■ YOUR INSTRUCTIONS ■
Find the string "purple" in the records and copy each line where it occurs.
*** Opening DATA IN THIS EXERCISE ***
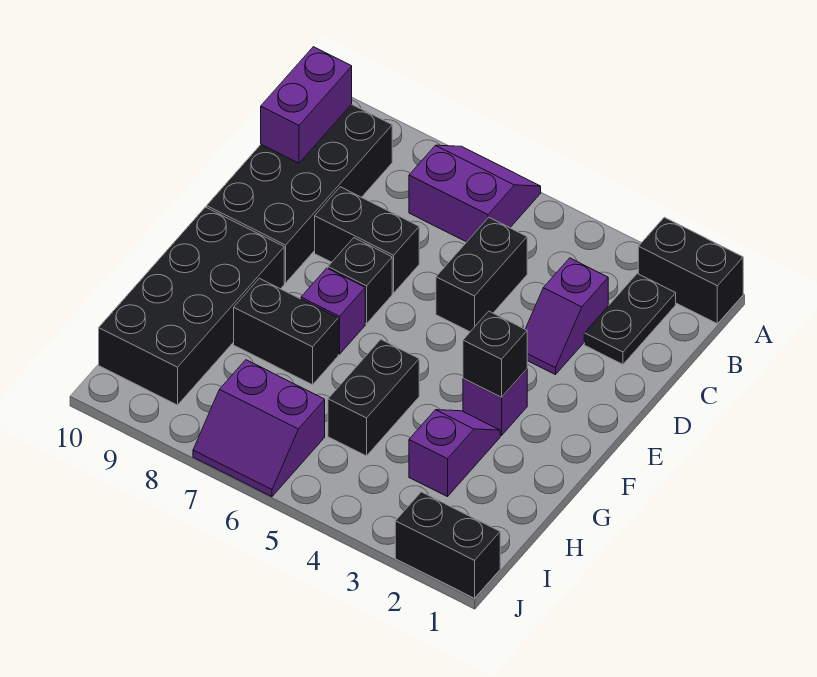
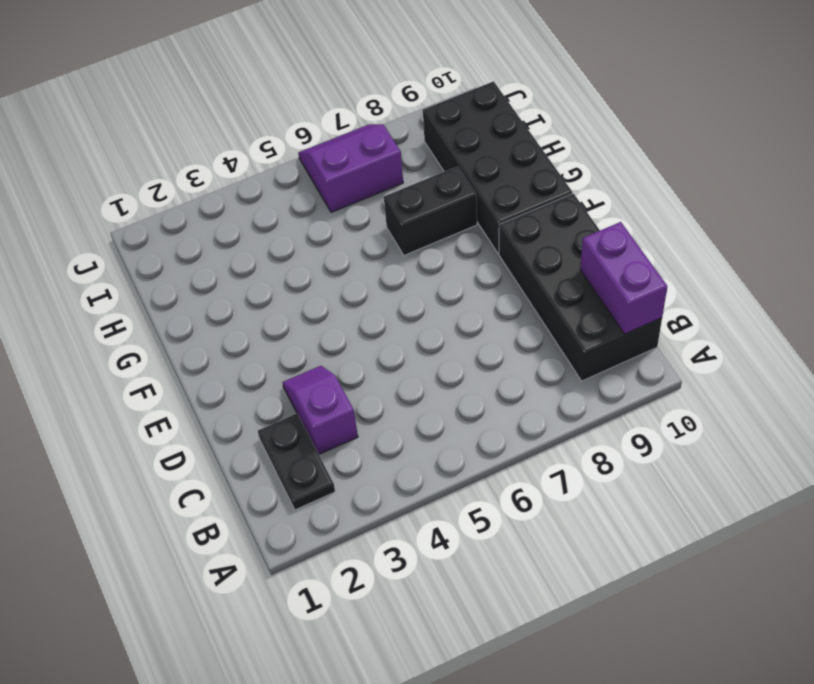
none -> black brick A1:A2 level 1
none -> purple slope A6:B7 level 1 top B
none -> black brick C5:D5 level 1

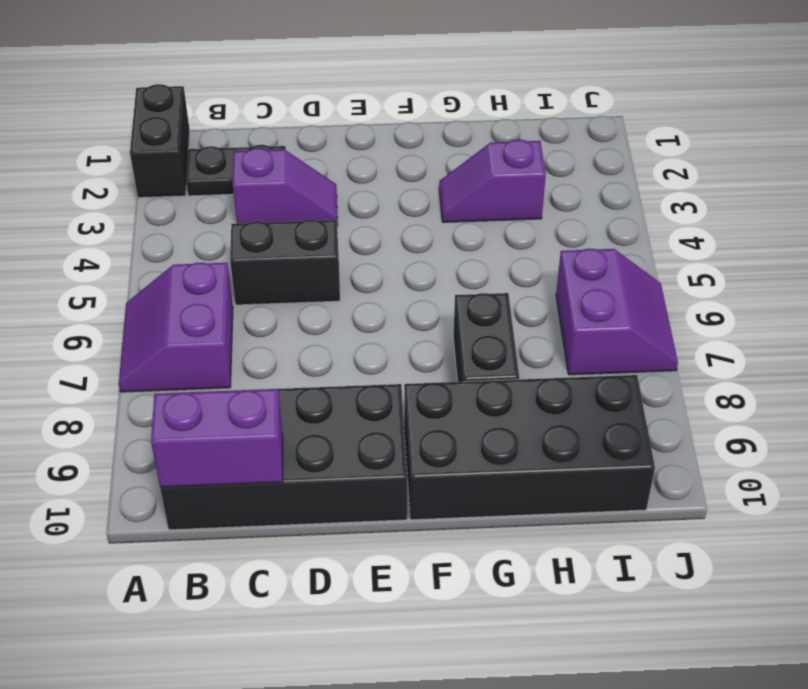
none -> black brick D7:D8 level 1
none -> black brick E7 level 1
none -> purple brick F3 level 1

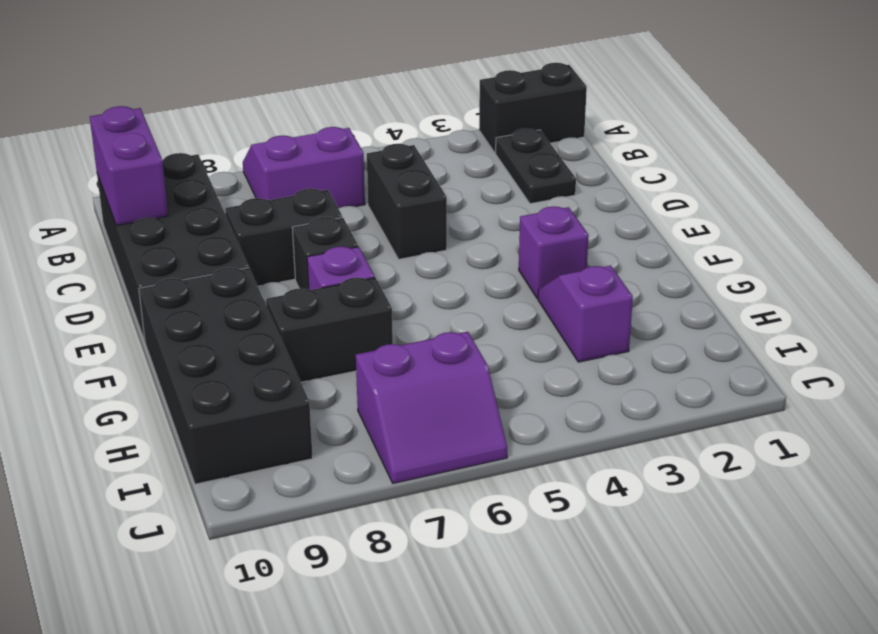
none -> purple slope C3:D3 level 1 top C
none -> black brick G5:H5 level 1
none -> black brick J1:J2 level 1

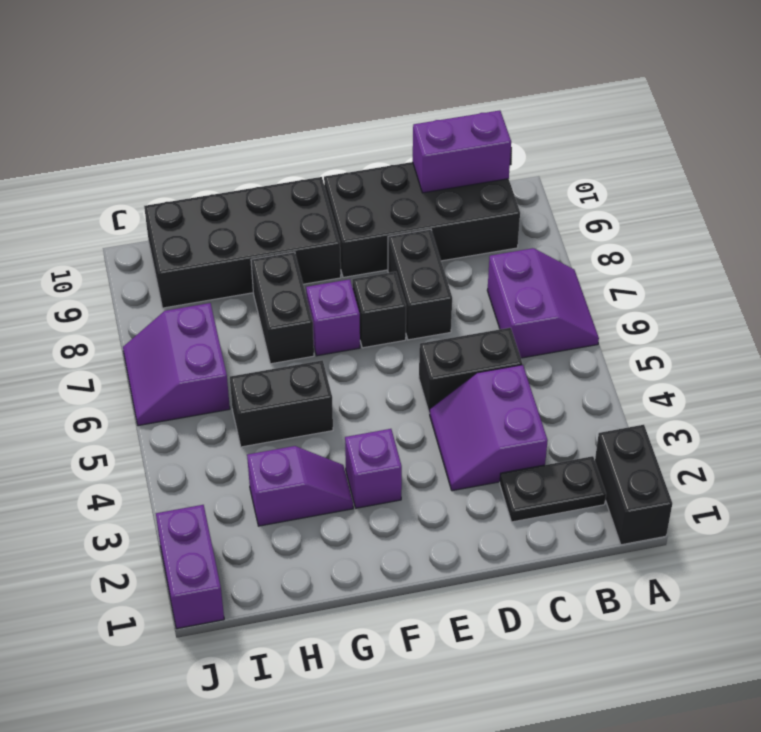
purple slope C3:D4 level 1 top C -> purple slope C3:D3 level 1 top C
purple brick J1:J2 level 1 -> black brick J1:J2 level 1
none -> black brick F3 level 2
*** Closing DATA IN THIS EXERCISE ***
■ TASK SOLUTION ■
none -> purple slope A6:B7 level 1 top B
none -> purple brick F3 level 1
none -> purple slope C3:D3 level 1 top C
purple slope C3:D4 level 1 top C -> purple slope C3:D3 level 1 top C
purple brick J1:J2 level 1 -> black brick J1:J2 level 1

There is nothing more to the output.